Give back the records in full, with every line exactly as it was.

"""

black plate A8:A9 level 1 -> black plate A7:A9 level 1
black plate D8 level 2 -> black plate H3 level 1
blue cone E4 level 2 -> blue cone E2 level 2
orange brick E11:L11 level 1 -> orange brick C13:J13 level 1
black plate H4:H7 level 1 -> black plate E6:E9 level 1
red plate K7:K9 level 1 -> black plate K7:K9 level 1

"""

▶ Exercise response
black plate A8:A9 level 1 -> black plate A7:A9 level 1
black plate D8 level 2 -> black plate H3 level 1
blue cone E4 level 2 -> blue cone E2 level 2
orange brick E11:L11 level 1 -> orange brick C13:J13 level 1
black plate H4:H7 level 1 -> black plate E6:E9 level 1
red plate K7:K9 level 1 -> black plate K7:K9 level 1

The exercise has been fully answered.